> _Record excerpts_:
* * *

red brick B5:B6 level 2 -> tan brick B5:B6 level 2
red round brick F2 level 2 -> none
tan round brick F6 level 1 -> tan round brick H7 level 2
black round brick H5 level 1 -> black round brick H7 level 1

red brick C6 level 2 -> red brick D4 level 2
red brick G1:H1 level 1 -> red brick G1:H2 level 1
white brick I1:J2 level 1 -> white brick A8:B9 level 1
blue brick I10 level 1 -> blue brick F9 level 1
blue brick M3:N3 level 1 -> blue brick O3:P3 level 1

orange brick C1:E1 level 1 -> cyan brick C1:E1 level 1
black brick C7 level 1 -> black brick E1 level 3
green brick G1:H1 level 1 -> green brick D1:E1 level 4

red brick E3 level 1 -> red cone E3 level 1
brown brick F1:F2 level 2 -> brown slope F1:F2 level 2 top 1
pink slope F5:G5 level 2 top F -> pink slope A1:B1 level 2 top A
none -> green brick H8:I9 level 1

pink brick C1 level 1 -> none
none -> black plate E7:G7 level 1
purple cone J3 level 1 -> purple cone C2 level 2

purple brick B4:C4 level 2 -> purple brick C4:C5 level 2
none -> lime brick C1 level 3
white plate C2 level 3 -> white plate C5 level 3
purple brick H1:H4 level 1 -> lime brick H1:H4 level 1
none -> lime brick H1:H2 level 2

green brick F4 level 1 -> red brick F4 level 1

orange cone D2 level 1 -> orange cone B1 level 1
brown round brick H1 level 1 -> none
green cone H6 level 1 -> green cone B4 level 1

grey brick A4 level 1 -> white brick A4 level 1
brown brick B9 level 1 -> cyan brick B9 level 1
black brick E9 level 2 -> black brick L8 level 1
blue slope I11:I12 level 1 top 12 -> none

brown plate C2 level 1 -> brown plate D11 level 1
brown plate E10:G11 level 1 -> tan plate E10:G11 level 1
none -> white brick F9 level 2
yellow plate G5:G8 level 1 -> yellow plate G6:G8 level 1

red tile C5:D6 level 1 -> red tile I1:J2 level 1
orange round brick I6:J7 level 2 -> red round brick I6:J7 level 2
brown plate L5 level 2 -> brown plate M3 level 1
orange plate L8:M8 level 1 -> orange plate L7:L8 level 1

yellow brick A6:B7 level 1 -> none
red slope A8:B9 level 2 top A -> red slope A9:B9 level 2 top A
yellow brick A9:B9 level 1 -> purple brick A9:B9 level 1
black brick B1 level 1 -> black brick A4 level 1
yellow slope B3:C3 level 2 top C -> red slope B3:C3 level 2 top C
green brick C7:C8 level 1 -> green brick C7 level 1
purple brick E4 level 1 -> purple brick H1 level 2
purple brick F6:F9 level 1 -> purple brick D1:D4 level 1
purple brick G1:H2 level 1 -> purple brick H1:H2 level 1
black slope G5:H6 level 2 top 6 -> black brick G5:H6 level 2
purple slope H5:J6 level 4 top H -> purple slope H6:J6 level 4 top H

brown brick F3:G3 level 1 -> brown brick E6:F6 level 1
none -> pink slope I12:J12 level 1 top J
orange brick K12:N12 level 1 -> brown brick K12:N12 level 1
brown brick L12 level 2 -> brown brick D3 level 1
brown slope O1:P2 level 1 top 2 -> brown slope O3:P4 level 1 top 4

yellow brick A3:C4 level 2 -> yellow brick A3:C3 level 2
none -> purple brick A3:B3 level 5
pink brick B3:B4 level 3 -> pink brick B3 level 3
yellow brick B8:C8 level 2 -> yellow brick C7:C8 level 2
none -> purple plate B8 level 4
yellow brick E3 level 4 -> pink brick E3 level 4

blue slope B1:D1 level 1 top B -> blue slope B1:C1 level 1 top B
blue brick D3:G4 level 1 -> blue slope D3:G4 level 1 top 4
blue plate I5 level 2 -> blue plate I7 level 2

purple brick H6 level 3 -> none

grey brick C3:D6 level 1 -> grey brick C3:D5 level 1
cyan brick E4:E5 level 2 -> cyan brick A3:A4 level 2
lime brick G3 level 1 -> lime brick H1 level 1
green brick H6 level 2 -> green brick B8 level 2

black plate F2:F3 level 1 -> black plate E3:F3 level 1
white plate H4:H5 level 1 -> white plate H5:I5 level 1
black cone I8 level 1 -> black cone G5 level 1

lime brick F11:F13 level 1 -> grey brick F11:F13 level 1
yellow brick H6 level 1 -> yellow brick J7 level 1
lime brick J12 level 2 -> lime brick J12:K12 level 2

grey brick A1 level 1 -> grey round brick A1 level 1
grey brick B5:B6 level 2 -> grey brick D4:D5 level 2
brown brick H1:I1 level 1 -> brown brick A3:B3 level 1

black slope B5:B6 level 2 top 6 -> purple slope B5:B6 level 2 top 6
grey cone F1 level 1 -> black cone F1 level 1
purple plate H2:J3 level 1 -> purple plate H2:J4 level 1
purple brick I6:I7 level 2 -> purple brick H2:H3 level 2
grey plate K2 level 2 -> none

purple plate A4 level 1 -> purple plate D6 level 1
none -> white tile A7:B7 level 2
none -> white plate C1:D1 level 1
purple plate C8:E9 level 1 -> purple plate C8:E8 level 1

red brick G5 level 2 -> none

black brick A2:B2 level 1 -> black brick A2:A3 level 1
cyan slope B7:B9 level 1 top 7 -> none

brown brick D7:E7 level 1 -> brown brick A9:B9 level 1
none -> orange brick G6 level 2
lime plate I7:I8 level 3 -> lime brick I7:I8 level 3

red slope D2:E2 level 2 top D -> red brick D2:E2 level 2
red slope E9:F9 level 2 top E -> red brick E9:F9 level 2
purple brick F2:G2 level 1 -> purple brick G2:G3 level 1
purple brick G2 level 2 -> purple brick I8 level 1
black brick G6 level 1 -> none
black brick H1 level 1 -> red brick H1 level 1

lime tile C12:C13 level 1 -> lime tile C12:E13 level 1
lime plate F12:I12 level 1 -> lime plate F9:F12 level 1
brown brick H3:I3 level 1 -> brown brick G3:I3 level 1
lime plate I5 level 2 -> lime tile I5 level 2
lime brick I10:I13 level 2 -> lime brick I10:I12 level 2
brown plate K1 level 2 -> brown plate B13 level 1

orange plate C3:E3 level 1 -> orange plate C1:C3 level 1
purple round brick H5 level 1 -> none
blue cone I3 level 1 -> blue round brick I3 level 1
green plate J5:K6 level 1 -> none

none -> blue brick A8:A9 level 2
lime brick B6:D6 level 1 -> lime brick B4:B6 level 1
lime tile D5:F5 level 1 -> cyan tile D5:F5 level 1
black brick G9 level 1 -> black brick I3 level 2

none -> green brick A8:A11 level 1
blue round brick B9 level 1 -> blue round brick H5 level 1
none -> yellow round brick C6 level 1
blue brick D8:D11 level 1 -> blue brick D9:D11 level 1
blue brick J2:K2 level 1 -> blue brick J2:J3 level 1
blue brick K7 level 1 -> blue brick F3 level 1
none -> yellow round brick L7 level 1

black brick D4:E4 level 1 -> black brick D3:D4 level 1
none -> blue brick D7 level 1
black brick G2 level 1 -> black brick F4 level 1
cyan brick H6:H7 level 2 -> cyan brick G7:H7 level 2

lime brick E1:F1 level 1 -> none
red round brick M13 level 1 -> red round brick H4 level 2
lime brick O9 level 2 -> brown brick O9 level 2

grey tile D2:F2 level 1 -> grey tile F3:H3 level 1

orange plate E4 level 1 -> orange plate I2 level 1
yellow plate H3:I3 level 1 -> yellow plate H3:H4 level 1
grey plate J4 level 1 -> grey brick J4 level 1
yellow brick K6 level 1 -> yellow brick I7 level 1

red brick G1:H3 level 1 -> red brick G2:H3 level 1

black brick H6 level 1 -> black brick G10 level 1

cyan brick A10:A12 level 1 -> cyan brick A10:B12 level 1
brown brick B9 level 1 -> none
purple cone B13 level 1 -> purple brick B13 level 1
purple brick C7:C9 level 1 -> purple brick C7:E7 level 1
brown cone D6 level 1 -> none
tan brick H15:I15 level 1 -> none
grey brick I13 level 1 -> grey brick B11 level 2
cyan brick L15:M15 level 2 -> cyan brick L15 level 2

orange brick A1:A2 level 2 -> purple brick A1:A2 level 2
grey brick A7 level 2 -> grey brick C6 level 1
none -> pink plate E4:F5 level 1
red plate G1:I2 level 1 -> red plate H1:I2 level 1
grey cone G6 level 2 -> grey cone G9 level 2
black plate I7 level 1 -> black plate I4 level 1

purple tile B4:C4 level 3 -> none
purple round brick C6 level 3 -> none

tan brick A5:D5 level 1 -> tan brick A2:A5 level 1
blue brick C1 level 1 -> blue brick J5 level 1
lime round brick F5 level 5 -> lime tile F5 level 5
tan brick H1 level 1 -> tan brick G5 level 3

* * *

Copy all lines above where "tile" is present.

red tile C5:D6 level 1 -> red tile I1:J2 level 1
none -> white tile A7:B7 level 2
lime tile C12:C13 level 1 -> lime tile C12:E13 level 1
lime plate I5 level 2 -> lime tile I5 level 2
lime tile D5:F5 level 1 -> cyan tile D5:F5 level 1
grey tile D2:F2 level 1 -> grey tile F3:H3 level 1
purple tile B4:C4 level 3 -> none
lime round brick F5 level 5 -> lime tile F5 level 5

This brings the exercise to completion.